MATERIAL PROVIDED:
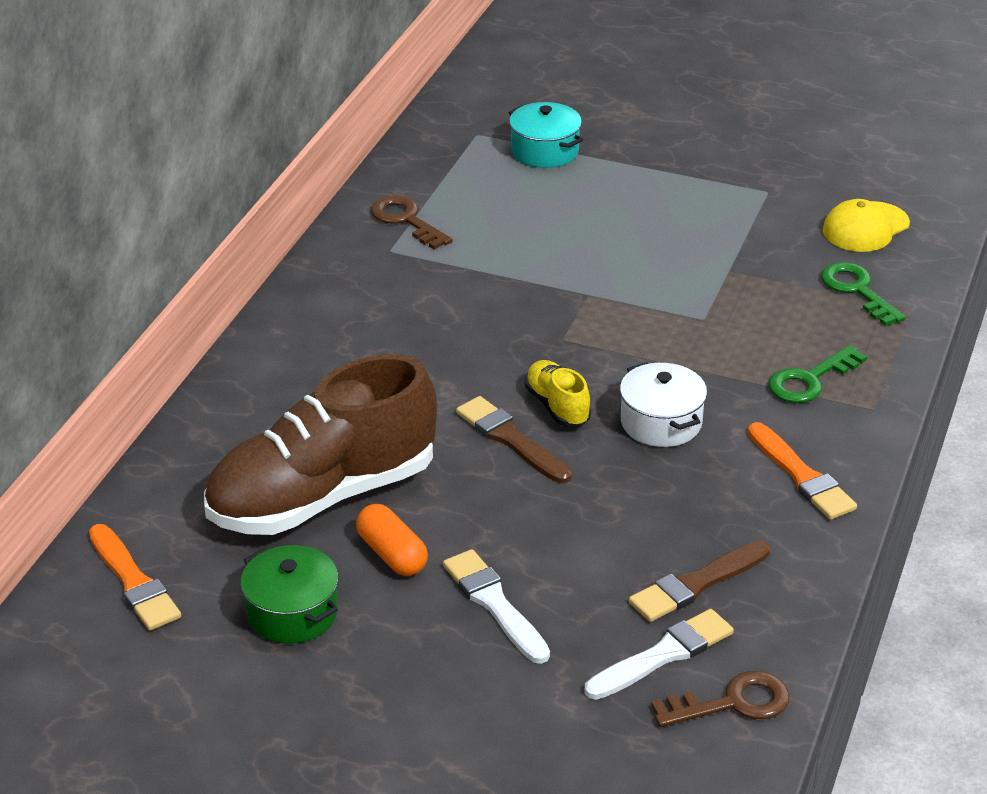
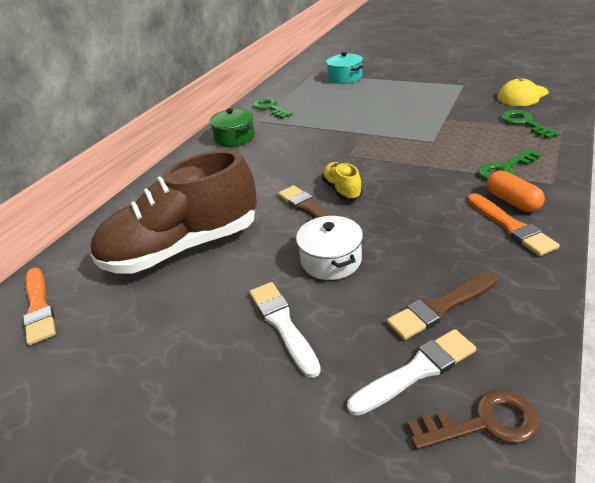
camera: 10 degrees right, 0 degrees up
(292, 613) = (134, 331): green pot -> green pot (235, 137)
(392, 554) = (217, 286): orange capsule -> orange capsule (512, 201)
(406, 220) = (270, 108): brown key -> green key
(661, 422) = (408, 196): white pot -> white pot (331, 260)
--
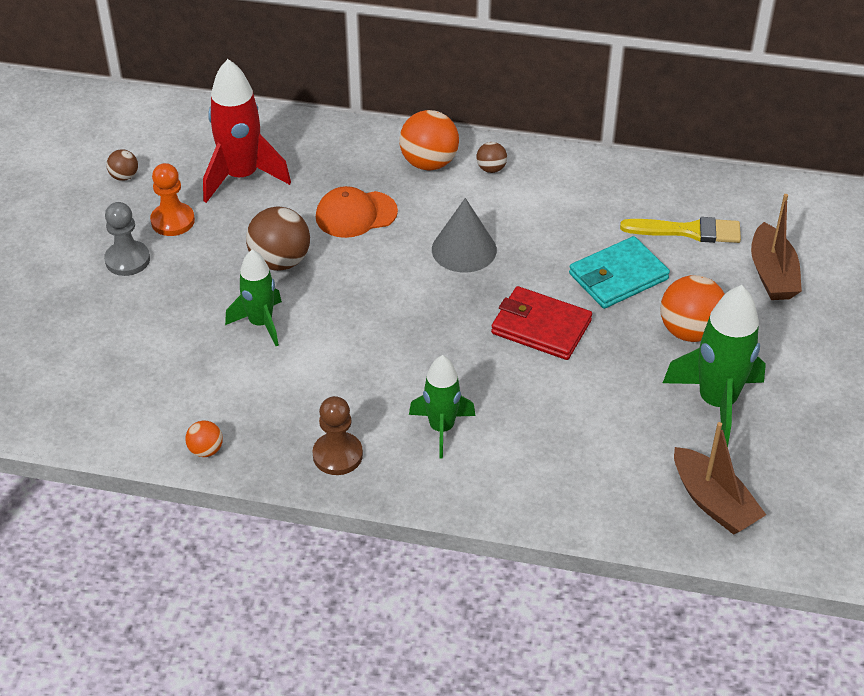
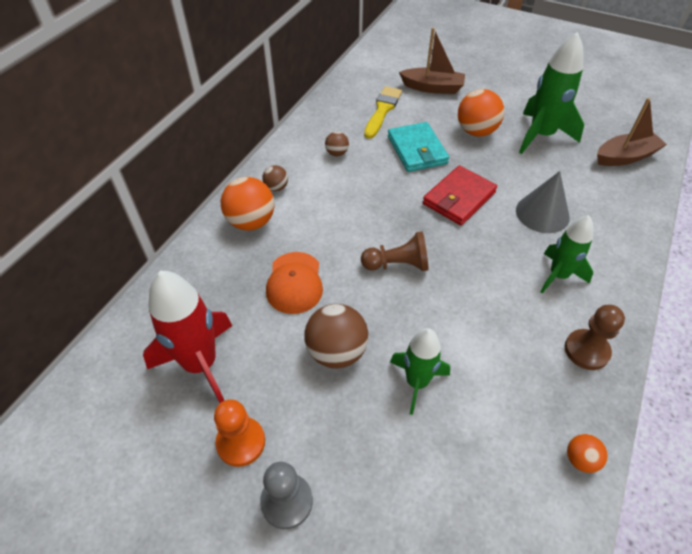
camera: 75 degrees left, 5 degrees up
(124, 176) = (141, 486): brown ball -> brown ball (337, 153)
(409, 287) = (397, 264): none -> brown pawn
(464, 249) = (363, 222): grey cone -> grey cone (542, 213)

ASSIGNED TASK:
Among the lines above, repeat exactly those from the line with "(409, 287) = (397, 264): none -> brown pawn" to the line with "(464, 249) = (363, 222): grey", counting both ends.

RESPONSE TO THE EXERCISE:
(409, 287) = (397, 264): none -> brown pawn
(464, 249) = (363, 222): grey cone -> grey cone (542, 213)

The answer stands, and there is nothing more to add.